» **WHAT NEEDS TO BE DONE**
Nothing belongs in the answer except the lines of the material that include "yellow".

--- SOURCE RECORDS ---

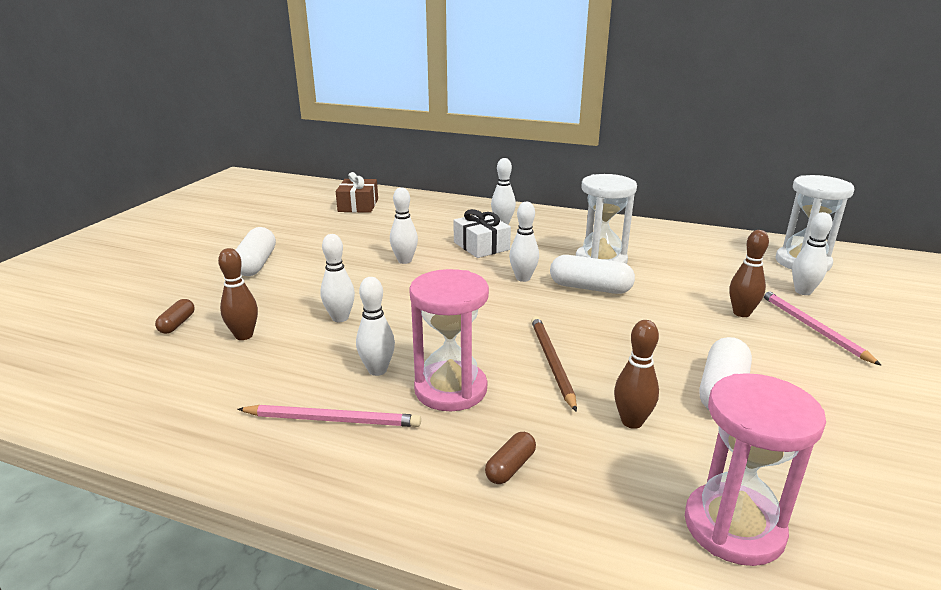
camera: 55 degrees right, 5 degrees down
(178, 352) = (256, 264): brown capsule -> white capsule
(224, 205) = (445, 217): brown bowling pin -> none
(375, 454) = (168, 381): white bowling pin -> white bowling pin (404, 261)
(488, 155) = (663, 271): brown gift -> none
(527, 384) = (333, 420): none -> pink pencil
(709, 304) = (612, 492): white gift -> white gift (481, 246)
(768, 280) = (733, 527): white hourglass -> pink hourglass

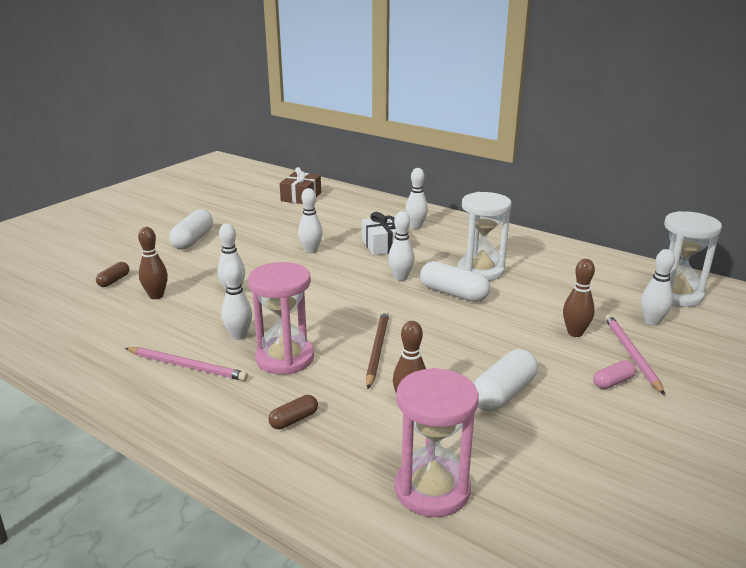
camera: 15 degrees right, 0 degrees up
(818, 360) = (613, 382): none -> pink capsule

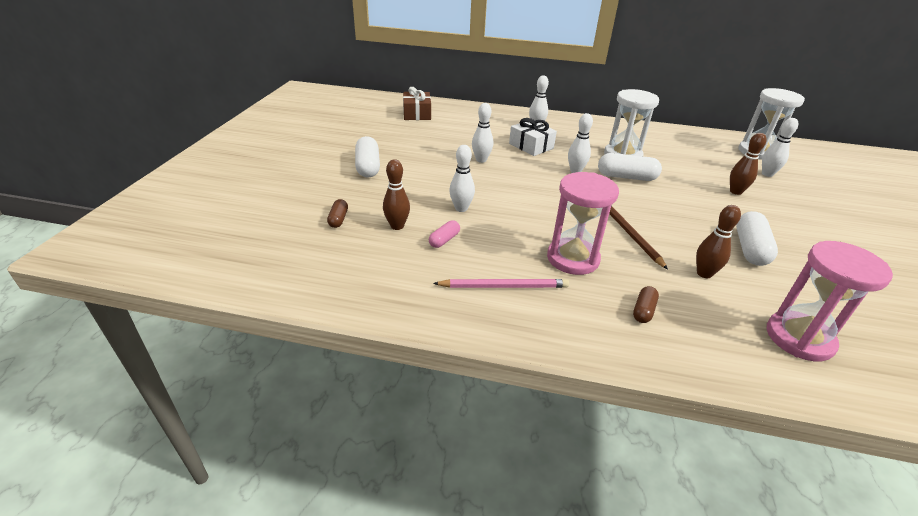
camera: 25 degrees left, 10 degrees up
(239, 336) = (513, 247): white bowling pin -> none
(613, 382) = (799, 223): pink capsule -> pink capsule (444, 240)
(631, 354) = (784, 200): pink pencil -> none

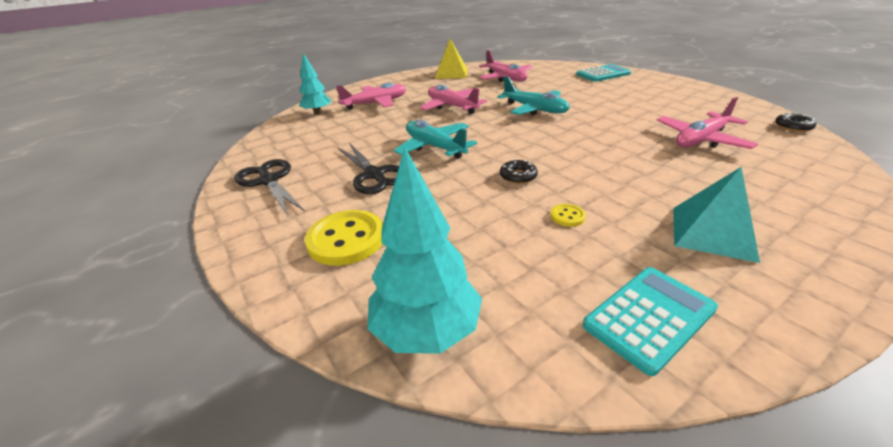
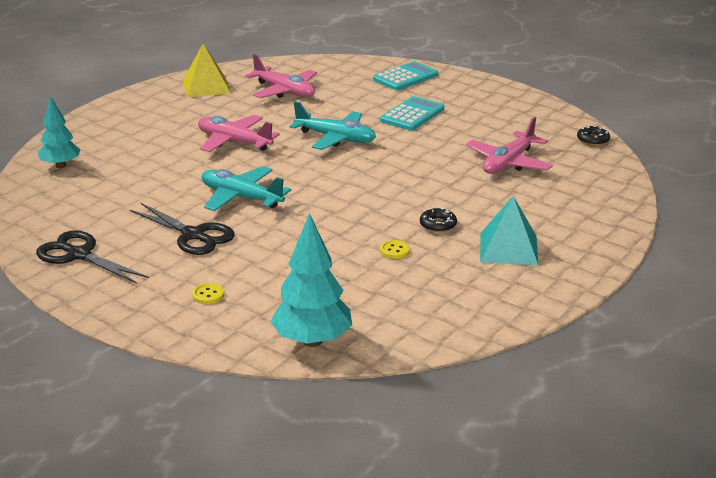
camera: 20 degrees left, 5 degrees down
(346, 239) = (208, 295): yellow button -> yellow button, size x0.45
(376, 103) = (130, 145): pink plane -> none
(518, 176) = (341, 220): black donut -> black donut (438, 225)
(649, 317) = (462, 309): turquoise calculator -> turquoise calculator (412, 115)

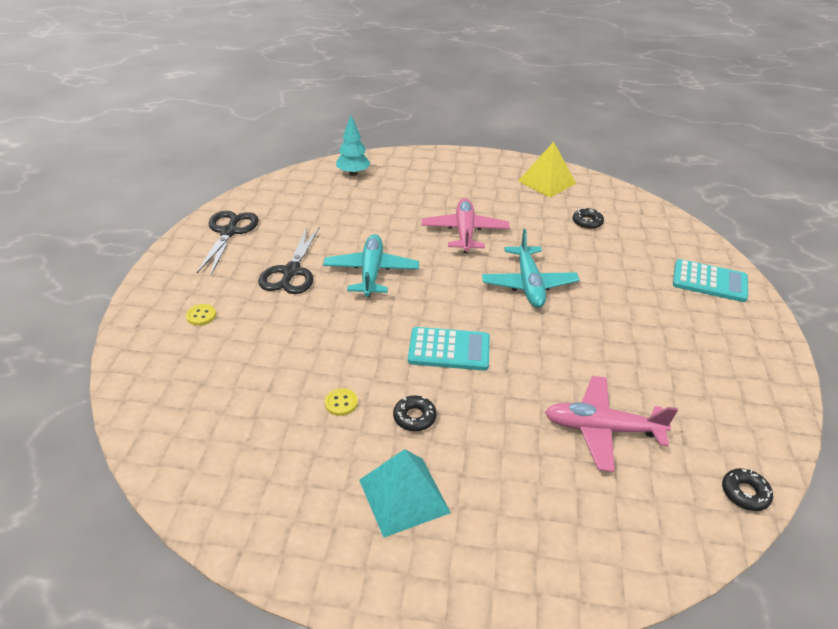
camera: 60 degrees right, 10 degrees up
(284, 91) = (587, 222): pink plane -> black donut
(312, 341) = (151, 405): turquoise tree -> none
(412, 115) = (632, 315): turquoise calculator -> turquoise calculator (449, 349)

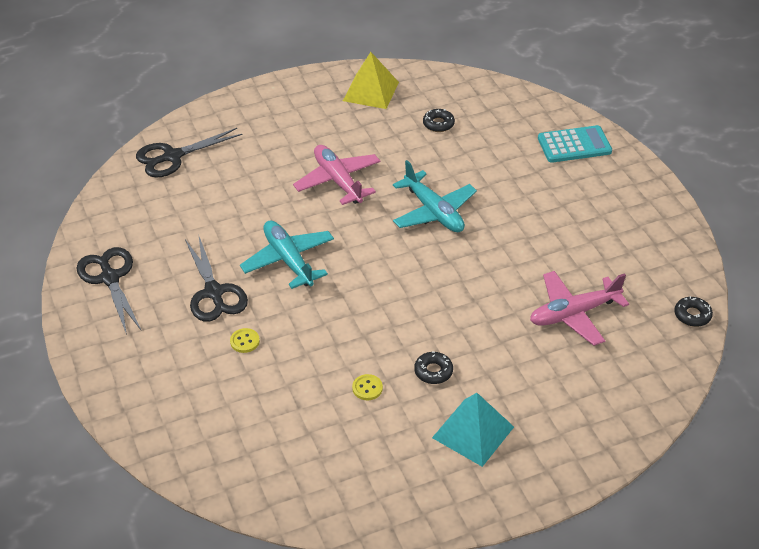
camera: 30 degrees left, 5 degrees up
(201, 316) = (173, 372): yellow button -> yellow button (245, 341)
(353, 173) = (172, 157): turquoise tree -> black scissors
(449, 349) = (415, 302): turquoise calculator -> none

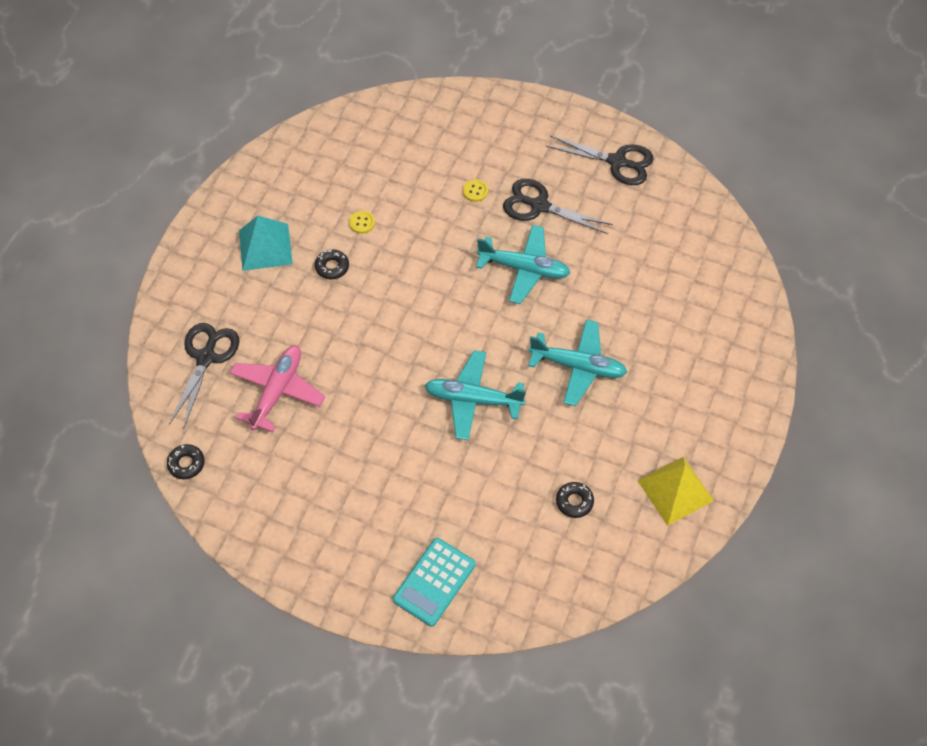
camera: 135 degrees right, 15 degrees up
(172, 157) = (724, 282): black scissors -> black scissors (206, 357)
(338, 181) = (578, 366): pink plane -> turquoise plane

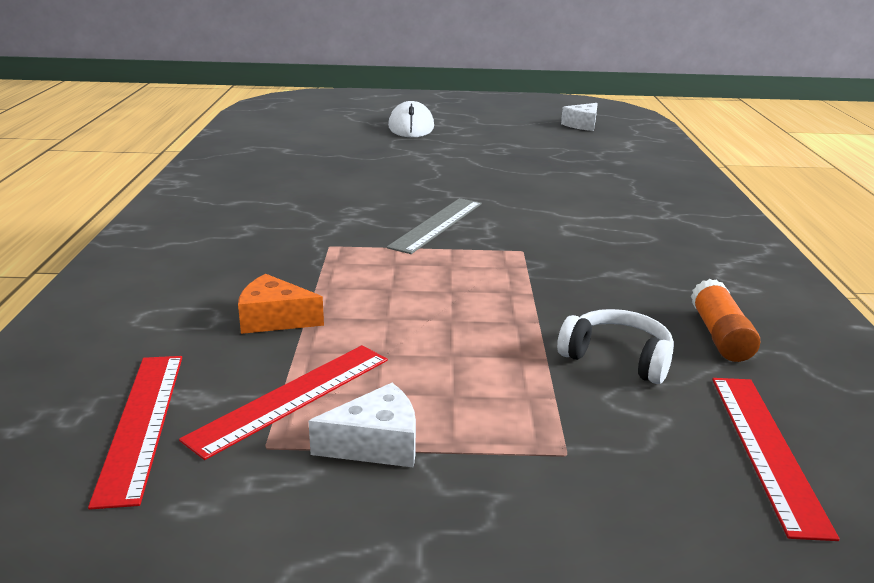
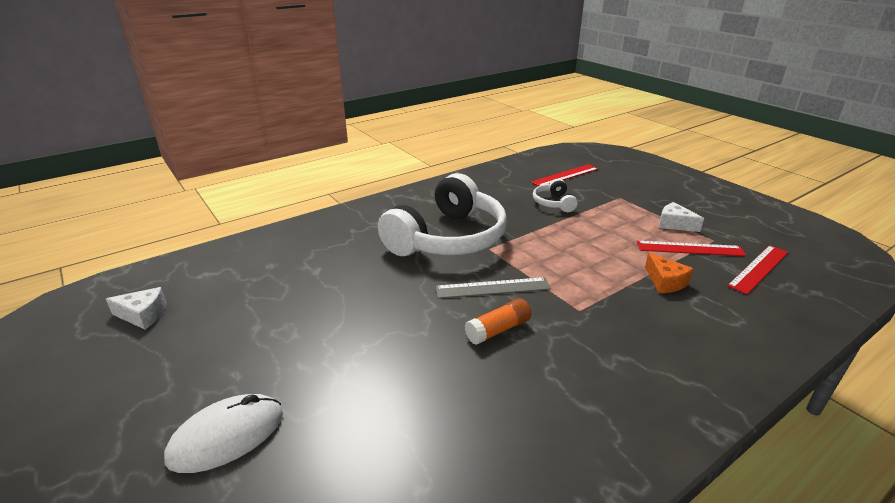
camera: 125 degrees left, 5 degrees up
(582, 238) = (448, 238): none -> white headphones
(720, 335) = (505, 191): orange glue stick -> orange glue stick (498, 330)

---

» **SOLUTION TO THE EXERCISE**
(346, 239) = (208, 295): yellow button -> yellow button, size x0.45
(201, 316) = (173, 372): yellow button -> yellow button (245, 341)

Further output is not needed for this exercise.